• **Exercise prompt**
Return only the lines of the listing below that run from the line with "yellow round brick C6:D7" through the line with "black round brick B2 level 1 ->", both ends included, exactly as written.

Start of Study material

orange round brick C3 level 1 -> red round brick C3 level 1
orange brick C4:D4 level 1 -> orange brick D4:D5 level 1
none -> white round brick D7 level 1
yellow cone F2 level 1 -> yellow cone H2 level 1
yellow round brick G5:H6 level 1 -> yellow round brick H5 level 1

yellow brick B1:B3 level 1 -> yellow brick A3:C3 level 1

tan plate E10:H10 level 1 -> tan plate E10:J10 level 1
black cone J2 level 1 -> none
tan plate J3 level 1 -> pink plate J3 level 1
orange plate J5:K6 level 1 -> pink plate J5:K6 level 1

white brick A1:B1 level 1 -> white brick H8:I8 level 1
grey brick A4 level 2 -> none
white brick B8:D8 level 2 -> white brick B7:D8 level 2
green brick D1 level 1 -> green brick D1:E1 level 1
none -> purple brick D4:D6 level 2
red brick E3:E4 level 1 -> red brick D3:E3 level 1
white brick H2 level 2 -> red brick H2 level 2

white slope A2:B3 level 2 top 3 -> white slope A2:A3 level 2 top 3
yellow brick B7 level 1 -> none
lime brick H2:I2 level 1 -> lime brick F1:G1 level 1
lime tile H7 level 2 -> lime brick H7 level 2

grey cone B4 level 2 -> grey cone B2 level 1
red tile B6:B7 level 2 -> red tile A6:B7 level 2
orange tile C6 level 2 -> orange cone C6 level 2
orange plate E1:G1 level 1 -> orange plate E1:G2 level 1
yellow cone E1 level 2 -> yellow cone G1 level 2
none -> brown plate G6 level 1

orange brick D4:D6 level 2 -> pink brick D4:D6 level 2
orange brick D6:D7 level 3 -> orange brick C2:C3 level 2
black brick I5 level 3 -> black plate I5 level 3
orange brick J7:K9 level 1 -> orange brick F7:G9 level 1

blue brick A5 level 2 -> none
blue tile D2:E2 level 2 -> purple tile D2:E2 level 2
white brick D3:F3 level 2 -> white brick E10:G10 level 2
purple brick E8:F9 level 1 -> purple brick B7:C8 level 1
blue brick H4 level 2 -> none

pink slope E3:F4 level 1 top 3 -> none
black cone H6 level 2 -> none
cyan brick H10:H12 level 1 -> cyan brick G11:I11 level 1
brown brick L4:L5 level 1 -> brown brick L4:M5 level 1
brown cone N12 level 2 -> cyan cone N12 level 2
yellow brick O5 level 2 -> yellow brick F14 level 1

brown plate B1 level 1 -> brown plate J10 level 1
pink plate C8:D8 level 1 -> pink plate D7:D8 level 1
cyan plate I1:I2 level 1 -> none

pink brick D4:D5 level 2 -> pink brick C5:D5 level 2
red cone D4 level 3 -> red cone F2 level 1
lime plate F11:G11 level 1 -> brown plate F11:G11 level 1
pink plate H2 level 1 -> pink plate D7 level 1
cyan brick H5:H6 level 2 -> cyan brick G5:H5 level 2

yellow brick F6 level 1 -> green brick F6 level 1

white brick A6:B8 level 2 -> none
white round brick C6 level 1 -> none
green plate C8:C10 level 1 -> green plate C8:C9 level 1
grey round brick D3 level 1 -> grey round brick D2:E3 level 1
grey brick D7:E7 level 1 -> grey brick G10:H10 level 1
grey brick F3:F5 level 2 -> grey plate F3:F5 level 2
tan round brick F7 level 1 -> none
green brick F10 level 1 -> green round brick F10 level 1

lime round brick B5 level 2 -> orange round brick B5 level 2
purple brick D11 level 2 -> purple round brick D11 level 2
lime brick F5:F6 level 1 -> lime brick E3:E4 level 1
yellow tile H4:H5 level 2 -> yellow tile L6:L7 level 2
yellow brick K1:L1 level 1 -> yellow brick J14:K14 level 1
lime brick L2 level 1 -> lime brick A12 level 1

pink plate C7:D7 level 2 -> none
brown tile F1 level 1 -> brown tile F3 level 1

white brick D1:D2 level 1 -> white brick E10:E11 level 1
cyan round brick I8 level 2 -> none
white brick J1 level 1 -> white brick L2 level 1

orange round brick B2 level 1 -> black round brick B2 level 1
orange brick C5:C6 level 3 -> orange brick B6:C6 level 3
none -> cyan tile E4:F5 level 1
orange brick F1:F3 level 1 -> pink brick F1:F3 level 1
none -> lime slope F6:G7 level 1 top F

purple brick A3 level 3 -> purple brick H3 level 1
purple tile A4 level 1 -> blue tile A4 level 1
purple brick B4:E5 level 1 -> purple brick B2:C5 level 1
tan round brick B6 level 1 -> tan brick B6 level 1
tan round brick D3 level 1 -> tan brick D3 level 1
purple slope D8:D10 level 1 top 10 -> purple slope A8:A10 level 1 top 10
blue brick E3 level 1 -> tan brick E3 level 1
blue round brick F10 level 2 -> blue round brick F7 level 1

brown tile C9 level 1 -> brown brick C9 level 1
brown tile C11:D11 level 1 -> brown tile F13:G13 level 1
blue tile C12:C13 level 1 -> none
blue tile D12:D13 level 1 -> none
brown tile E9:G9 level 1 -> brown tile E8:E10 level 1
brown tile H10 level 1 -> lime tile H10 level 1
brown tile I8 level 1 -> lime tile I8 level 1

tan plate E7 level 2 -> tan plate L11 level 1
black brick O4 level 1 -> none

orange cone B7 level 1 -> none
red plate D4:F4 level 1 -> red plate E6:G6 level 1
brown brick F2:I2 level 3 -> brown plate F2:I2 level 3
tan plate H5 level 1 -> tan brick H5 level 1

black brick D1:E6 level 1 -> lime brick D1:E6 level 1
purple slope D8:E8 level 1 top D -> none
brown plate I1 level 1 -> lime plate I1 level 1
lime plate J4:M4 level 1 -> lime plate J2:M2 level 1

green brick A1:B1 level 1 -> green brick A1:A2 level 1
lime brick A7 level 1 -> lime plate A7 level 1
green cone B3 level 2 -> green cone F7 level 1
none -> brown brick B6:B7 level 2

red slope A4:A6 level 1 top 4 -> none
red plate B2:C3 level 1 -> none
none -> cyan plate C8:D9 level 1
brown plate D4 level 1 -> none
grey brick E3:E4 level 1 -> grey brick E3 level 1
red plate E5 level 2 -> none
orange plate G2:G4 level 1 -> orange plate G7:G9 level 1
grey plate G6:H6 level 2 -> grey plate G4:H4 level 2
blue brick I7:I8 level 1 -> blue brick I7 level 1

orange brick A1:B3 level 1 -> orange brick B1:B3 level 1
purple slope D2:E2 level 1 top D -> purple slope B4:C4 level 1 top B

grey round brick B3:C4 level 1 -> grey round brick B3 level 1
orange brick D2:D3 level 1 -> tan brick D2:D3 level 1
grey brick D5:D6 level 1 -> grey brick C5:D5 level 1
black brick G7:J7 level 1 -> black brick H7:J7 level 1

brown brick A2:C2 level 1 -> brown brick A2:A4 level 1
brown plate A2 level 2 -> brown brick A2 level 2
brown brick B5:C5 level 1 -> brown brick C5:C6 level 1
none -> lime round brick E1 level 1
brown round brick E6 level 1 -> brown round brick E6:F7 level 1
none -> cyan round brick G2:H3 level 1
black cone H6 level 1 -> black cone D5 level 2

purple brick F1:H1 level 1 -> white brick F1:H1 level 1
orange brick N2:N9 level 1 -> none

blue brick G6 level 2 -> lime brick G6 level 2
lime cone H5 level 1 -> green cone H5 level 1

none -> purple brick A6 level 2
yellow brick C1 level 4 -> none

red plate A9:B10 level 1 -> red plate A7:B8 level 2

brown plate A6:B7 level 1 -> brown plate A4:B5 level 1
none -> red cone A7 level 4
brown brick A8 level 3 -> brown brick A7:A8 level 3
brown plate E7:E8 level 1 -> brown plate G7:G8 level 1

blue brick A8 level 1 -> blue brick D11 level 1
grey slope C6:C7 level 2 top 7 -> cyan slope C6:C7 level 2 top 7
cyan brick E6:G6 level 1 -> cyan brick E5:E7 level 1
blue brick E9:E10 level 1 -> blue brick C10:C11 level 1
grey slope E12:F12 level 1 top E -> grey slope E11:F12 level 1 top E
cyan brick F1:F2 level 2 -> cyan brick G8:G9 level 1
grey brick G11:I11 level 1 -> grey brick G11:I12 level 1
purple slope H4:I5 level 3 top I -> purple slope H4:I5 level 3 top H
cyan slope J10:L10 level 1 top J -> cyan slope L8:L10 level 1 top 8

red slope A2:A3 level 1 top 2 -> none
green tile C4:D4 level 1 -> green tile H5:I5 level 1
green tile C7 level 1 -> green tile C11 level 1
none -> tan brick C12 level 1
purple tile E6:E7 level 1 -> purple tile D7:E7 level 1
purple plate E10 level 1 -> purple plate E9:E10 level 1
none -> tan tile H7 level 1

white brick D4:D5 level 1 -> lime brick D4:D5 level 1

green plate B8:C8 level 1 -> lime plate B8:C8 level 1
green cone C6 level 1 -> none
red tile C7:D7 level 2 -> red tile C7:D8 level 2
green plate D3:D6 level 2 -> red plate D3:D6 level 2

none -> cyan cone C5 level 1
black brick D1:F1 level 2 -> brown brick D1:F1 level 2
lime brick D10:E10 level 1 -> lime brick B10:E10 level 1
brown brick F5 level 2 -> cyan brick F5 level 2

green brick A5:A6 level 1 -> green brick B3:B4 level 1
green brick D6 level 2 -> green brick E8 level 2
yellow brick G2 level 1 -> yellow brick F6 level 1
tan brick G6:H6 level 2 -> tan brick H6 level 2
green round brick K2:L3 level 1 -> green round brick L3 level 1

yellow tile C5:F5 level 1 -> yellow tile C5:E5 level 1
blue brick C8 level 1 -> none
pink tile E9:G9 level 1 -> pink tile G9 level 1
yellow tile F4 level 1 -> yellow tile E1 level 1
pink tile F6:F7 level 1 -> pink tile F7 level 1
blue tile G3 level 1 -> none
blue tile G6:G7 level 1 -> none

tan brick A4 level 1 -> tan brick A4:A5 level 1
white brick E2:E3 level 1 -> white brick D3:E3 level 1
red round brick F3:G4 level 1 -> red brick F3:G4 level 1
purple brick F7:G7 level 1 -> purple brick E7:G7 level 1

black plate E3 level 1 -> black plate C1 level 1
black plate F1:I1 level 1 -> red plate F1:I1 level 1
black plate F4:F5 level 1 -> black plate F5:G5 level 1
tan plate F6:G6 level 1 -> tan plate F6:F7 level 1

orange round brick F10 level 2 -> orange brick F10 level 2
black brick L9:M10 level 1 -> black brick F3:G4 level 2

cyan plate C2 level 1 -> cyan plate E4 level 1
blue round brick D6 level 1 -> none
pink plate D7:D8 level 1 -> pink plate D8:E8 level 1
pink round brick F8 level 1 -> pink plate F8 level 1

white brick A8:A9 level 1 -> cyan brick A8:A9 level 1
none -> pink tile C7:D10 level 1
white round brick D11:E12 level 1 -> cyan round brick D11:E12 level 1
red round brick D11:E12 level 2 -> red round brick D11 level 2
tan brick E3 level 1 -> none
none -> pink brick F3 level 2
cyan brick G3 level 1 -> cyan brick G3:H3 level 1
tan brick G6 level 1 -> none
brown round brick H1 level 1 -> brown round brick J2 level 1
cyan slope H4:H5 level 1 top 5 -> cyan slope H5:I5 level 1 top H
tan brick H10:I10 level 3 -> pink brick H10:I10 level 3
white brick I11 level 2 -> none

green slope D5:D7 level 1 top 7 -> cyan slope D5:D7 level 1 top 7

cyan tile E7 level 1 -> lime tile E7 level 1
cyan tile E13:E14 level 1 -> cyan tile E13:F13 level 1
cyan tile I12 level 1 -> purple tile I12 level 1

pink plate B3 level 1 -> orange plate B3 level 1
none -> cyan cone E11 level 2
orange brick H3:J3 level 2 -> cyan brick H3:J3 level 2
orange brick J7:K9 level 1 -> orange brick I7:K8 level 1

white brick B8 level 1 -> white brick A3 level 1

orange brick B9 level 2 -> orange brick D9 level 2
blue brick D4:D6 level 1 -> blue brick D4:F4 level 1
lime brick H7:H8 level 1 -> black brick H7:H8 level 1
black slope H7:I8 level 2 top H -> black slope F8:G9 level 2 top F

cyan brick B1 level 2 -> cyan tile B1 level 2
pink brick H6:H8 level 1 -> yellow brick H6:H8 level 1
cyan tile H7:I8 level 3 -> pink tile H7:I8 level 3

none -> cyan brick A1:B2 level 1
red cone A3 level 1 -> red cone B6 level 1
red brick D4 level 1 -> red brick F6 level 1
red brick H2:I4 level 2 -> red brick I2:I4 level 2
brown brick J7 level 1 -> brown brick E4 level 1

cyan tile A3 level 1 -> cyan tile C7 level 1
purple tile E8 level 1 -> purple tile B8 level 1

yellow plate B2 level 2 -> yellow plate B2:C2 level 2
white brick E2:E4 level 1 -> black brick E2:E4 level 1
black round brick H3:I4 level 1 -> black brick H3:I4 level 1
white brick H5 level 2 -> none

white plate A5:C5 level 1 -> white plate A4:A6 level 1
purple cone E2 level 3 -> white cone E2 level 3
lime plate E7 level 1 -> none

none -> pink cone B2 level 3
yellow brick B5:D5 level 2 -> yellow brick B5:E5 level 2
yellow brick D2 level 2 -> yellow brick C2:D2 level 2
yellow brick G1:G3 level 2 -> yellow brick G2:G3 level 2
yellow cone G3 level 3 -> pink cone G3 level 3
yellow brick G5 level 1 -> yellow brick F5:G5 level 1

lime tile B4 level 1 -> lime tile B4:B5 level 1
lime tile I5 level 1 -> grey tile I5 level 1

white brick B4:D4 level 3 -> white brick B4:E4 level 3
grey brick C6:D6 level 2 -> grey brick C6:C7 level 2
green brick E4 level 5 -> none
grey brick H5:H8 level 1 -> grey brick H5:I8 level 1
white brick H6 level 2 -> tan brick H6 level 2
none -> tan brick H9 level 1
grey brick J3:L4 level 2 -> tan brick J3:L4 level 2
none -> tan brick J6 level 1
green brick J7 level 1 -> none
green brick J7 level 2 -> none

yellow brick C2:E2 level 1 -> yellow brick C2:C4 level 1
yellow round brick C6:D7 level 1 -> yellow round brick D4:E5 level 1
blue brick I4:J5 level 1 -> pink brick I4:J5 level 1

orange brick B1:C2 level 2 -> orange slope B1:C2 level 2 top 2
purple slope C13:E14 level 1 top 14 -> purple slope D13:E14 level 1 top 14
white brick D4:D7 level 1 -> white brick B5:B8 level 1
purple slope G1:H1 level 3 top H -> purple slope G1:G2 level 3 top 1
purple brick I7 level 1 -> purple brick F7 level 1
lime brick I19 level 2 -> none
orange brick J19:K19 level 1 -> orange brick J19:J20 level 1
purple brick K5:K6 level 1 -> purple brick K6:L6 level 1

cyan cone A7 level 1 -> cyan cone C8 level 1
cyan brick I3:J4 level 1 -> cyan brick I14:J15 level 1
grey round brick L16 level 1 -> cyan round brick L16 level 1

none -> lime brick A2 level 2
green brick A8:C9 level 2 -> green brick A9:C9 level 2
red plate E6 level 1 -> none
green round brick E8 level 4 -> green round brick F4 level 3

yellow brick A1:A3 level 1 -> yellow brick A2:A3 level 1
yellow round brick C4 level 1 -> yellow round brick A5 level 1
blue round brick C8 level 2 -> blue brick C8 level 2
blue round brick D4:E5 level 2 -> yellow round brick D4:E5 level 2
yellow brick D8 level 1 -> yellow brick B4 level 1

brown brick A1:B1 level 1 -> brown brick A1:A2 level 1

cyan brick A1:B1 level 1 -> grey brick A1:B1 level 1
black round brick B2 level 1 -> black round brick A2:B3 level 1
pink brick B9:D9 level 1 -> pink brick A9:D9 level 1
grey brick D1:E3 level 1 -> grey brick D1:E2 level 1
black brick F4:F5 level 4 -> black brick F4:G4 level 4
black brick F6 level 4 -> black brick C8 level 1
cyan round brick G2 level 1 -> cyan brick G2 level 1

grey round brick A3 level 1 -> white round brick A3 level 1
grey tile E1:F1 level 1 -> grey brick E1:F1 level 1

End of Study material

• **Solution to the problem**
yellow round brick C6:D7 level 1 -> yellow round brick D4:E5 level 1
blue brick I4:J5 level 1 -> pink brick I4:J5 level 1

orange brick B1:C2 level 2 -> orange slope B1:C2 level 2 top 2
purple slope C13:E14 level 1 top 14 -> purple slope D13:E14 level 1 top 14
white brick D4:D7 level 1 -> white brick B5:B8 level 1
purple slope G1:H1 level 3 top H -> purple slope G1:G2 level 3 top 1
purple brick I7 level 1 -> purple brick F7 level 1
lime brick I19 level 2 -> none
orange brick J19:K19 level 1 -> orange brick J19:J20 level 1
purple brick K5:K6 level 1 -> purple brick K6:L6 level 1

cyan cone A7 level 1 -> cyan cone C8 level 1
cyan brick I3:J4 level 1 -> cyan brick I14:J15 level 1
grey round brick L16 level 1 -> cyan round brick L16 level 1

none -> lime brick A2 level 2
green brick A8:C9 level 2 -> green brick A9:C9 level 2
red plate E6 level 1 -> none
green round brick E8 level 4 -> green round brick F4 level 3

yellow brick A1:A3 level 1 -> yellow brick A2:A3 level 1
yellow round brick C4 level 1 -> yellow round brick A5 level 1
blue round brick C8 level 2 -> blue brick C8 level 2
blue round brick D4:E5 level 2 -> yellow round brick D4:E5 level 2
yellow brick D8 level 1 -> yellow brick B4 level 1

brown brick A1:B1 level 1 -> brown brick A1:A2 level 1

cyan brick A1:B1 level 1 -> grey brick A1:B1 level 1
black round brick B2 level 1 -> black round brick A2:B3 level 1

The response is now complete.